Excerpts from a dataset
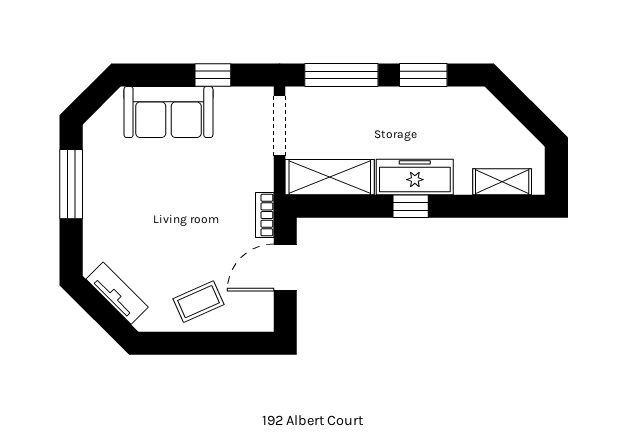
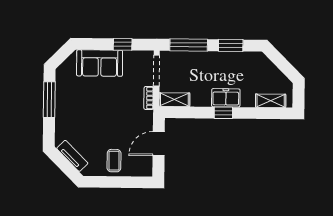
shelving: (330, 177) -> (174, 100), width x0.67, depth x0.75
freezer: (415, 177) -> (226, 98), width x0.71
bookcase: (265, 215) -> (149, 98), moved
coffee table: (198, 302) -> (114, 161), turned -66

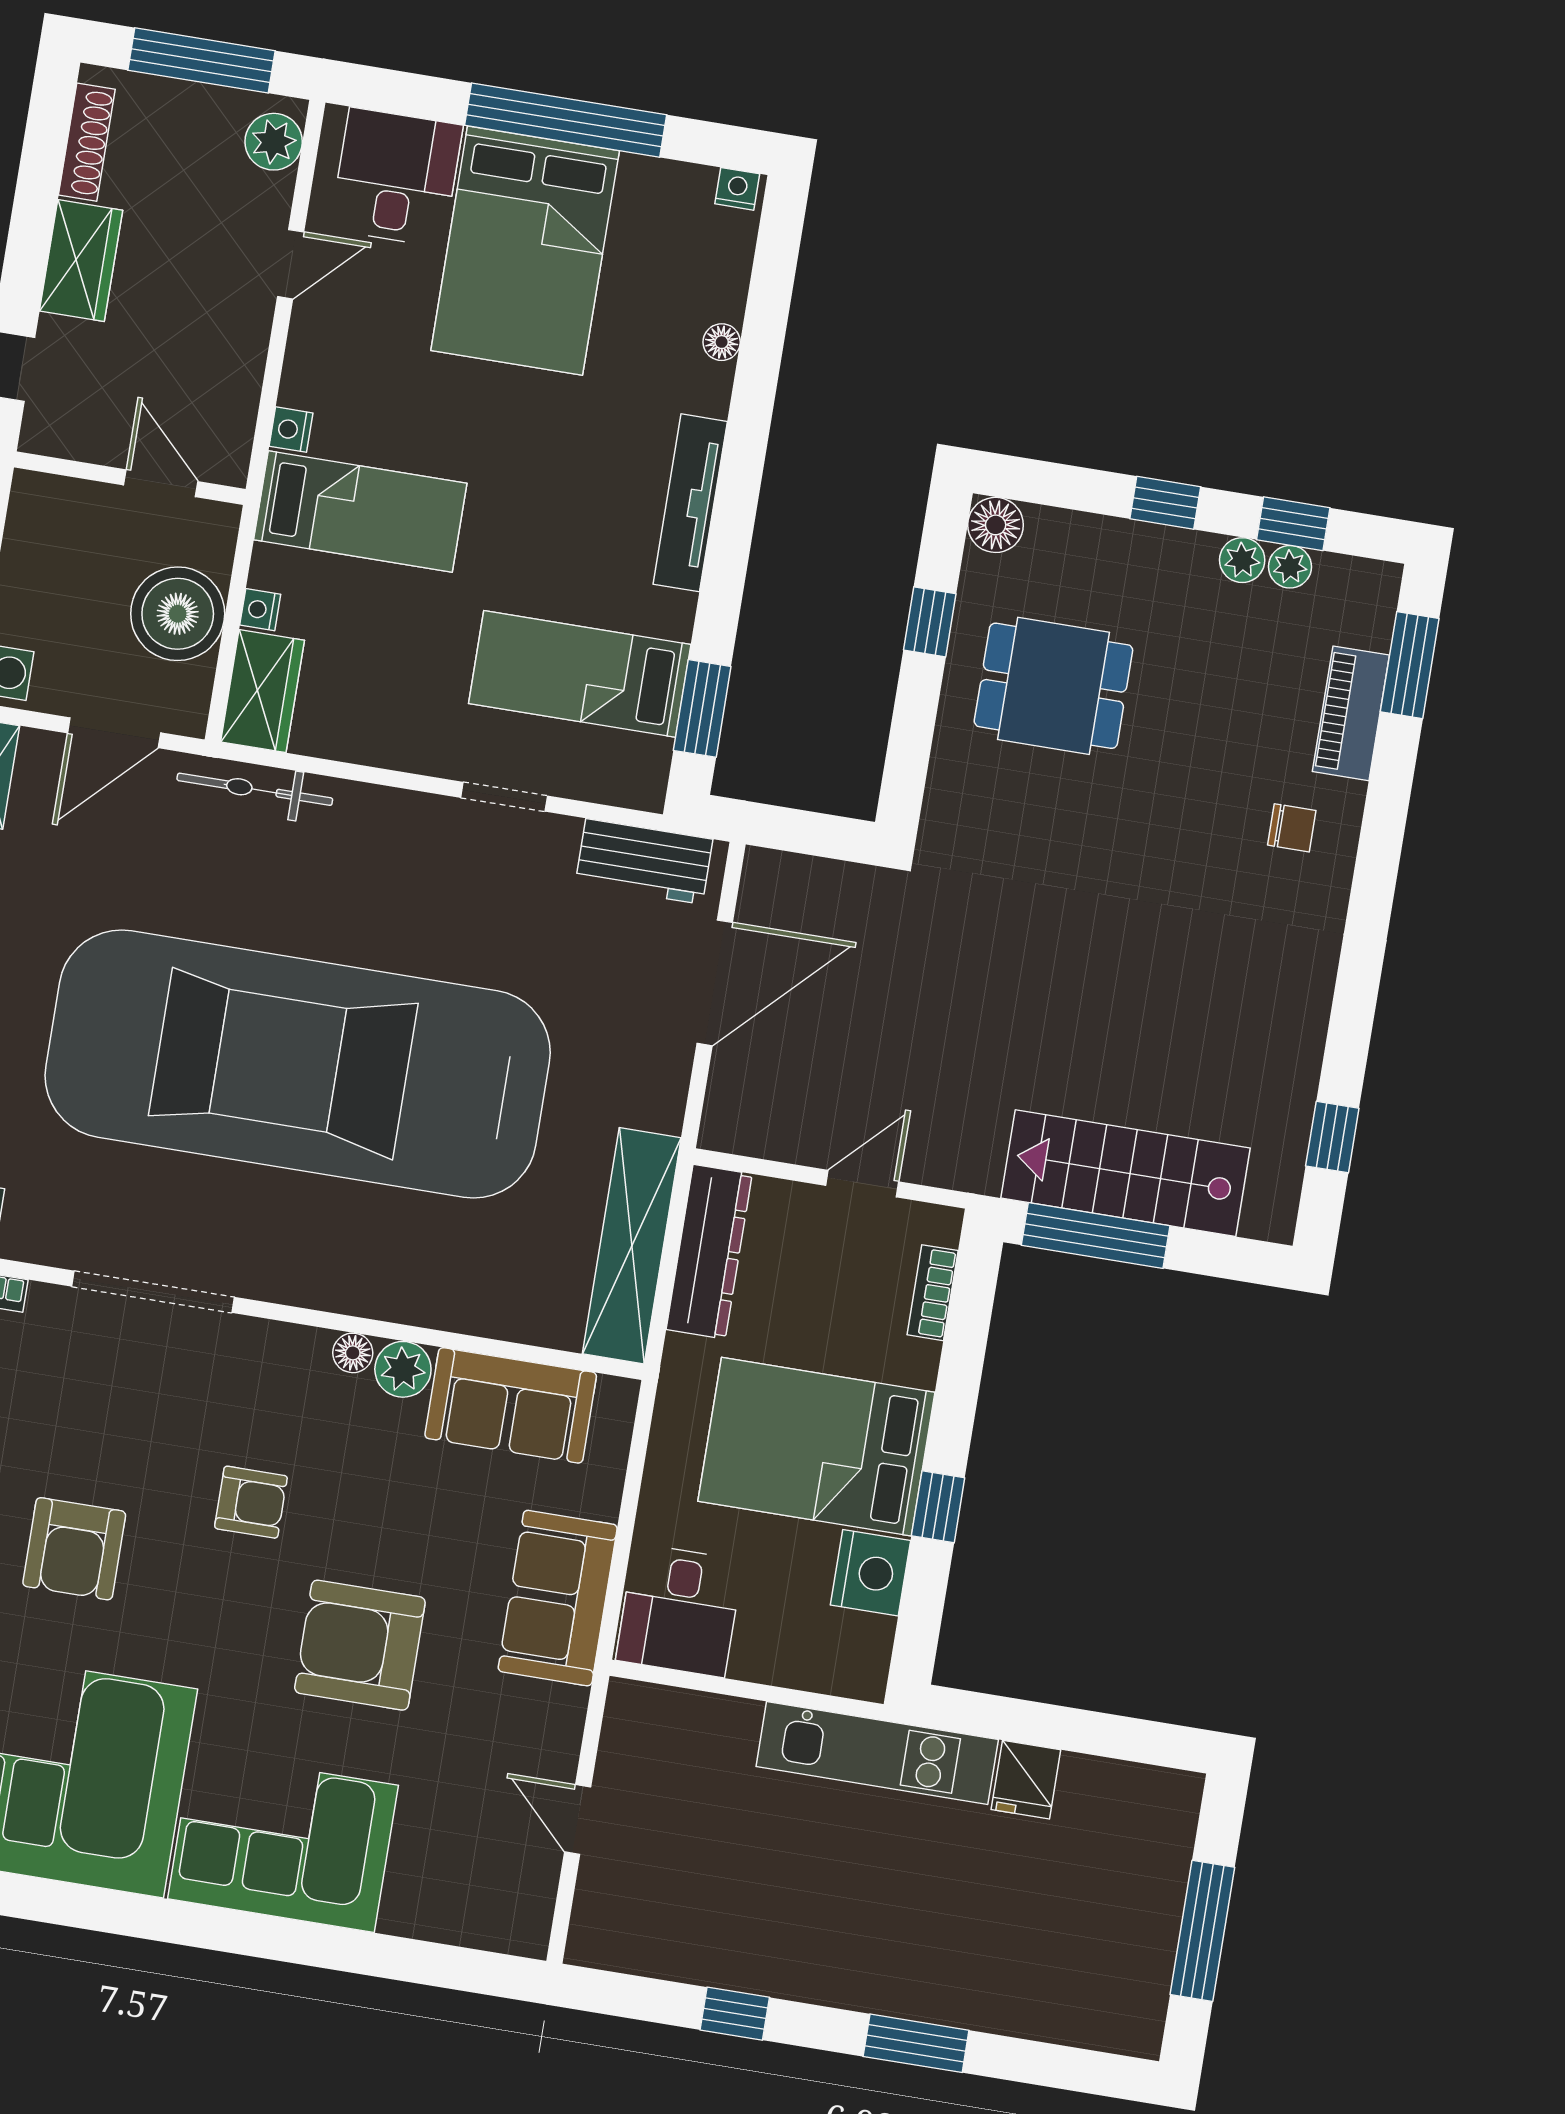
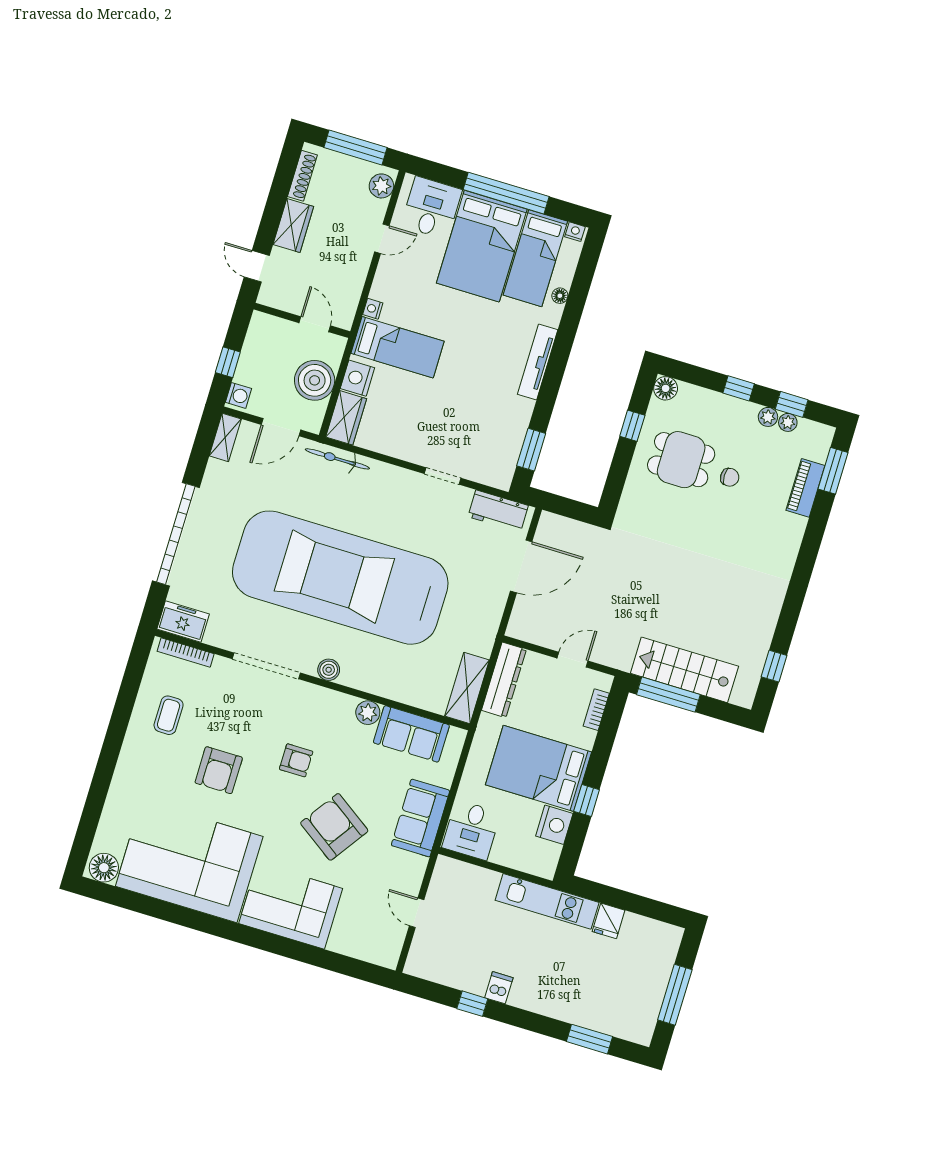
nightstand: (260, 610) -> (357, 378), width x1.89, depth x1.79
bed: (580, 674) -> (535, 258), moved, turned -90
chair: (1292, 828) -> (730, 477), moved
shelving: (632, 1246) -> (467, 688), width x0.68
boiler: (299, 1282) -> (329, 670), added
floor lamp: (353, 1353) -> (347, 703), removed
armchair: (360, 1645) -> (334, 827), turned 35
dishwasher: (792, 1968) -> (499, 988), added
window: (916, 2043) -> (589, 1039), moved

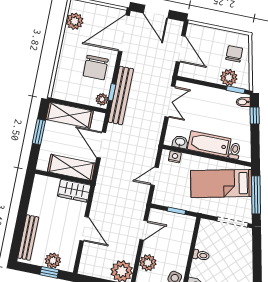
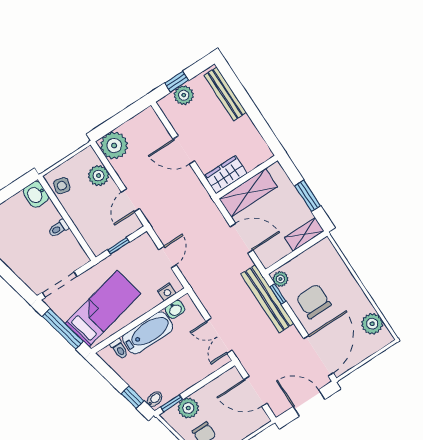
shelving: (70, 115) -> (304, 234), width x0.67, depth x0.75

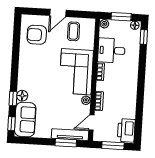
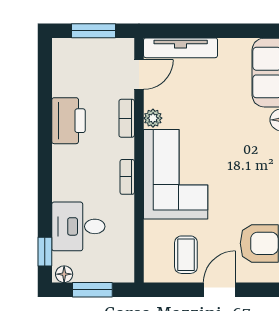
plant: (104, 24) -> (125, 274), removed
desk: (111, 50) -> (78, 226), moved, turned 180
printer: (126, 130) -> (68, 121), moved
window: (66, 143) -> (188, 31), removed

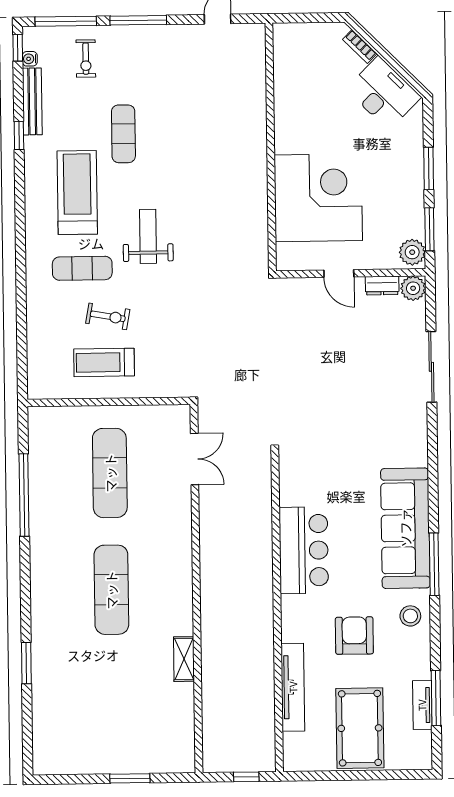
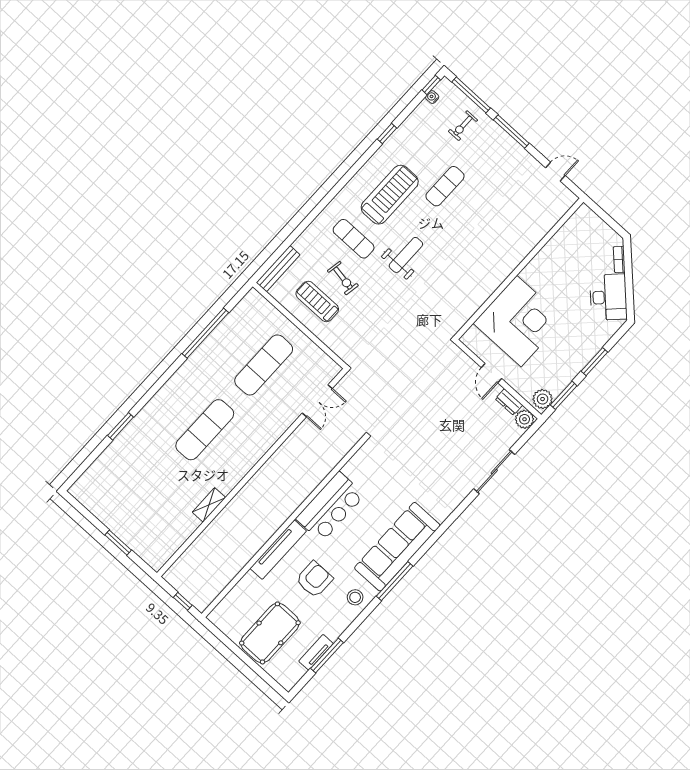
bench: (32, 101) -> (278, 269), moved
tv unit: (293, 687) -> (278, 550), moved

### About this task
Begin at the line in the entries above that has "freezer: (415, 177) -> (226, 98), width x0.71", stop after the line that has "plant: (104, 24) -> (125, 274), removed", and output exactly those lines without pictures.

### Task response
freezer: (415, 177) -> (226, 98), width x0.71
bookcase: (265, 215) -> (149, 98), moved
coffee table: (198, 302) -> (114, 161), turned -66

nightstand: (260, 610) -> (357, 378), width x1.89, depth x1.79
bed: (580, 674) -> (535, 258), moved, turned -90
chair: (1292, 828) -> (730, 477), moved
shelving: (632, 1246) -> (467, 688), width x0.68
boiler: (299, 1282) -> (329, 670), added
floor lamp: (353, 1353) -> (347, 703), removed
armchair: (360, 1645) -> (334, 827), turned 35
dishwasher: (792, 1968) -> (499, 988), added
window: (916, 2043) -> (589, 1039), moved

shelving: (70, 115) -> (304, 234), width x0.67, depth x0.75

plant: (104, 24) -> (125, 274), removed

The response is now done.